Transcribe only the stretch of lines that opens with the line containing "turquoise book: 3 -> 2" and closes with the last line of the listing, skipping pictures.

__DATA SECTION__
○ ○ ○ ○ ○

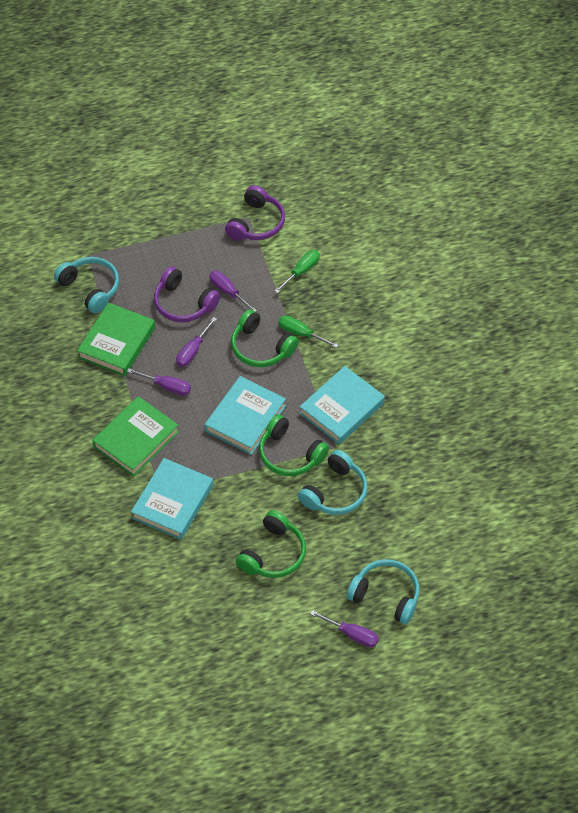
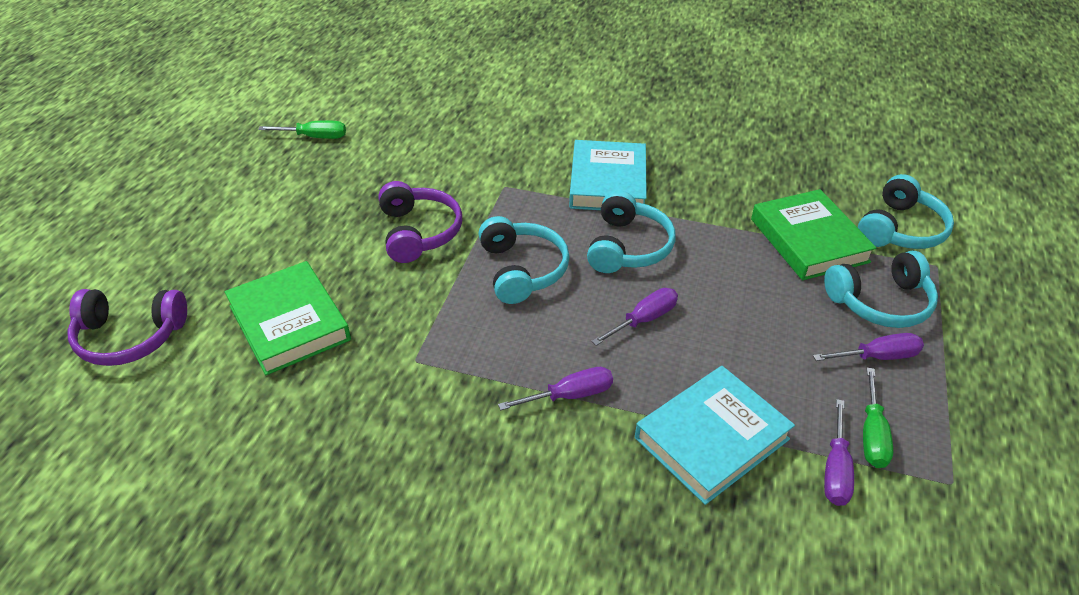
green headphones: 3 -> 0
turquoise book: 3 -> 2
turquoise headphones: 3 -> 4

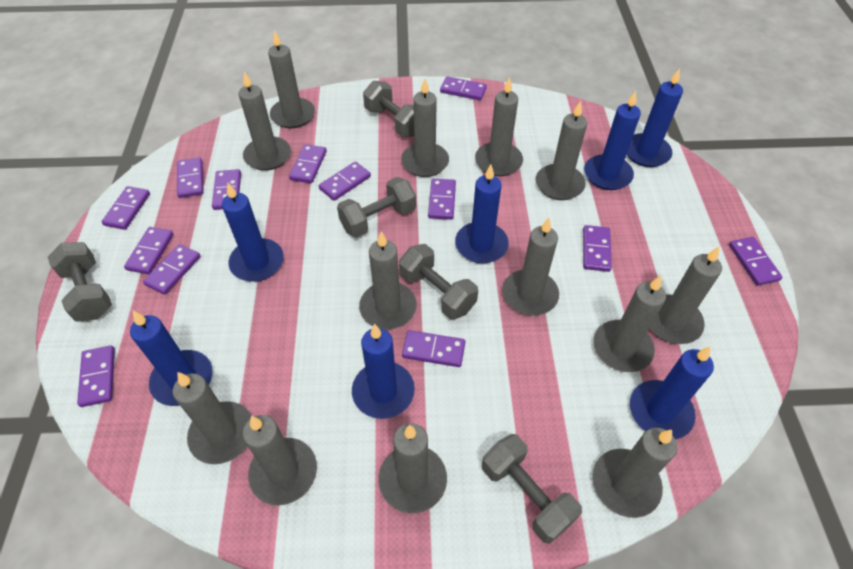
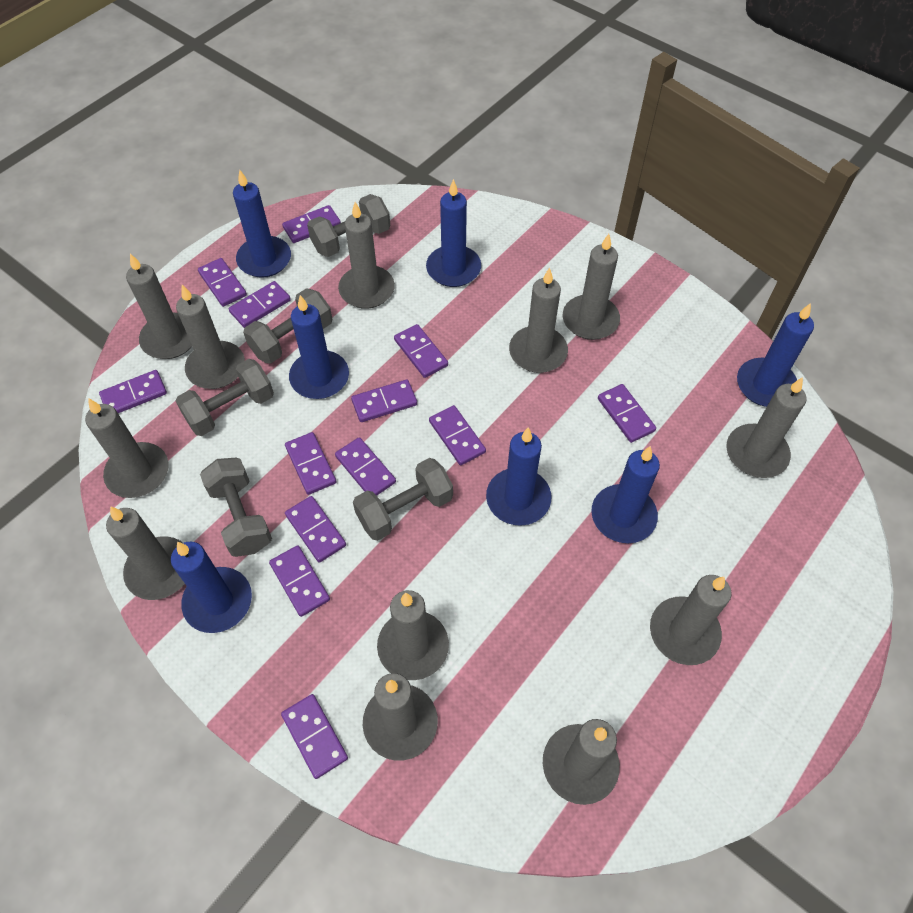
grey candle: 13 -> 12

○ ○ ○ ○ ○

__WRITTEN RESPONSE__
turquoise book: 3 -> 2
turquoise headphones: 3 -> 4

grey candle: 13 -> 12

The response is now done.